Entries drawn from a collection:
───

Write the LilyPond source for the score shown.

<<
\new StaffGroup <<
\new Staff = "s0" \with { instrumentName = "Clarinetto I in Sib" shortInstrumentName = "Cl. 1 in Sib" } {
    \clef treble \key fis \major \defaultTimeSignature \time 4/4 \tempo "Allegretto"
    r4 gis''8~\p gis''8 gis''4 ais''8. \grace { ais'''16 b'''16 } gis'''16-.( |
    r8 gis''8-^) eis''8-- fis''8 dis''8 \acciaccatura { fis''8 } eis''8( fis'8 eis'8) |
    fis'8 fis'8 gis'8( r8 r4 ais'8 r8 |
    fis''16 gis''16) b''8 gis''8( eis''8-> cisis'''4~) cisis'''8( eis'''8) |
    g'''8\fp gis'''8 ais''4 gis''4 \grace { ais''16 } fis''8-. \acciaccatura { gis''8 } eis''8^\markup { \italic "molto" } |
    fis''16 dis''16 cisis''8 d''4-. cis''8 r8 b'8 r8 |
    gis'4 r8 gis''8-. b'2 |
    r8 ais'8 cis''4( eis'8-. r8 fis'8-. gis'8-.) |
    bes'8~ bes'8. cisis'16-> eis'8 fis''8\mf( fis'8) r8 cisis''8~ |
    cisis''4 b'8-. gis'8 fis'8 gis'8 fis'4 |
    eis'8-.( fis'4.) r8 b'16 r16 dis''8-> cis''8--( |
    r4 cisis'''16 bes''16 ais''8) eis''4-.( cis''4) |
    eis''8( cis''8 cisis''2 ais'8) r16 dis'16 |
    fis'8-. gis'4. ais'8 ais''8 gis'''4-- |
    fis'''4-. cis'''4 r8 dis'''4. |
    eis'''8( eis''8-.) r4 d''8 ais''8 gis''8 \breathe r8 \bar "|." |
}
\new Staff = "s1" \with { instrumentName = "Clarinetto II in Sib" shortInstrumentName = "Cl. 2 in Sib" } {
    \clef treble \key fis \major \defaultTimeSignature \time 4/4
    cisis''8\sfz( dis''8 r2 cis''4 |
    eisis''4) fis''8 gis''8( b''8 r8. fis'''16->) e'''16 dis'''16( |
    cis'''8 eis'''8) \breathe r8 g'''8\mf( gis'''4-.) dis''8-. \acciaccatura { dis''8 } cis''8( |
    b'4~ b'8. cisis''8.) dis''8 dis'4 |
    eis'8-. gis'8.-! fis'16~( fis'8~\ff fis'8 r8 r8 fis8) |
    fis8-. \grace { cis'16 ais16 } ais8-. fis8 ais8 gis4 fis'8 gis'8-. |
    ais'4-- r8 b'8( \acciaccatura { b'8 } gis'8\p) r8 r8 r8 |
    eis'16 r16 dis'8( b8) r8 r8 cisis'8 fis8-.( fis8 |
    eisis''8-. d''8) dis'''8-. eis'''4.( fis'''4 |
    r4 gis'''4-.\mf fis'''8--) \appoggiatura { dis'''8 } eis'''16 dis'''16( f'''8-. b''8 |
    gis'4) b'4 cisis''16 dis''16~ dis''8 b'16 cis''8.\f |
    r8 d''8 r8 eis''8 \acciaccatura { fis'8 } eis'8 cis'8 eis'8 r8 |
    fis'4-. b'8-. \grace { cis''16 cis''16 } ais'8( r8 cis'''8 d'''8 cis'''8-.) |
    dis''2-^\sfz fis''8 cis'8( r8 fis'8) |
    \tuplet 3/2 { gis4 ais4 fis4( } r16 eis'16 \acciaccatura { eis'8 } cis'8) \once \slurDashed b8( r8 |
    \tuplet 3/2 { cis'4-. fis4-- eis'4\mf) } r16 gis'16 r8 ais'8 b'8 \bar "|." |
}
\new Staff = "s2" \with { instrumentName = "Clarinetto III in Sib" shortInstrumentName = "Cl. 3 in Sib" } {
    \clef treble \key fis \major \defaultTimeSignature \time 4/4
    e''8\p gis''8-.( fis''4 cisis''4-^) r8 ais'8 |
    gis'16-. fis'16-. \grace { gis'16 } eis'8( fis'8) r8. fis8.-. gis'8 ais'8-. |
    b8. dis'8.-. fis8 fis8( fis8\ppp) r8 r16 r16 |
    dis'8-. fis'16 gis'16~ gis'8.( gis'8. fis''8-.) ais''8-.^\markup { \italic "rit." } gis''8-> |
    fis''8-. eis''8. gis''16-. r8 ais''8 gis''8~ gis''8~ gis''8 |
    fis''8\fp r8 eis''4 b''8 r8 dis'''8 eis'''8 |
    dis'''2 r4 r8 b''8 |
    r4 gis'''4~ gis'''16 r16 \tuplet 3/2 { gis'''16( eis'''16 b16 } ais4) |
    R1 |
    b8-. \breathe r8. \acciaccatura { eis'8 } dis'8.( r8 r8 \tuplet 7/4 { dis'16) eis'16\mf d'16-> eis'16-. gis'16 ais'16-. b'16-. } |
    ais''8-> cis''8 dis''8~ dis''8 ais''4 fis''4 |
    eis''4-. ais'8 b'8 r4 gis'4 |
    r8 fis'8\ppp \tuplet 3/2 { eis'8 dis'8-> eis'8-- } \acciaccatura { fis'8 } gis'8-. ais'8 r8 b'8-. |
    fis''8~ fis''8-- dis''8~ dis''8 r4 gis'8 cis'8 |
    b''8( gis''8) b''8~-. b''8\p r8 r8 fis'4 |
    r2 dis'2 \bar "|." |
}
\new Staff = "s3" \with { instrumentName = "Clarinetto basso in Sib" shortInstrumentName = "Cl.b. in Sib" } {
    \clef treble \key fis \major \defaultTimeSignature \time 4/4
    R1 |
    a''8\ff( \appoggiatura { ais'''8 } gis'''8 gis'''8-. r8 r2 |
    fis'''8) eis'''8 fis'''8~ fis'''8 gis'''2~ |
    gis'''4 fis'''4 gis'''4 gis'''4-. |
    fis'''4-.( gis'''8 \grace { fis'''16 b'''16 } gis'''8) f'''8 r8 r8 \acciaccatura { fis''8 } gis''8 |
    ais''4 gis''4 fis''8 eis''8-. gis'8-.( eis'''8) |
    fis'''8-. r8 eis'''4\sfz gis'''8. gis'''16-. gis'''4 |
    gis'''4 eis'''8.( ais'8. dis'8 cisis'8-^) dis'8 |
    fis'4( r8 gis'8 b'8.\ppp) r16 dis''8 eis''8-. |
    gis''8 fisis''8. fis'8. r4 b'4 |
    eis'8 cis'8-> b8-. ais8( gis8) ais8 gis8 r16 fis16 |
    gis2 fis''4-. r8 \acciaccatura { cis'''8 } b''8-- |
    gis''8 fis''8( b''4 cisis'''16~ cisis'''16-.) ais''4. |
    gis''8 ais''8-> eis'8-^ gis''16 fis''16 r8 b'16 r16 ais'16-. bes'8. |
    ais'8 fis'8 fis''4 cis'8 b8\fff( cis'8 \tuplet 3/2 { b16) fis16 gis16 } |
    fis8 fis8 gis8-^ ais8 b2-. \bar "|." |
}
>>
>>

───

#### Task
Pull out every line of the entries above that contains the string "Clarinetto", matching its case exactly.

#### Task output
\new Staff = "s0" \with { instrumentName = "Clarinetto I in Sib" shortInstrumentName = "Cl. 1 in Sib" } {
\new Staff = "s1" \with { instrumentName = "Clarinetto II in Sib" shortInstrumentName = "Cl. 2 in Sib" } {
\new Staff = "s2" \with { instrumentName = "Clarinetto III in Sib" shortInstrumentName = "Cl. 3 in Sib" } {
\new Staff = "s3" \with { instrumentName = "Clarinetto basso in Sib" shortInstrumentName = "Cl.b. in Sib" } {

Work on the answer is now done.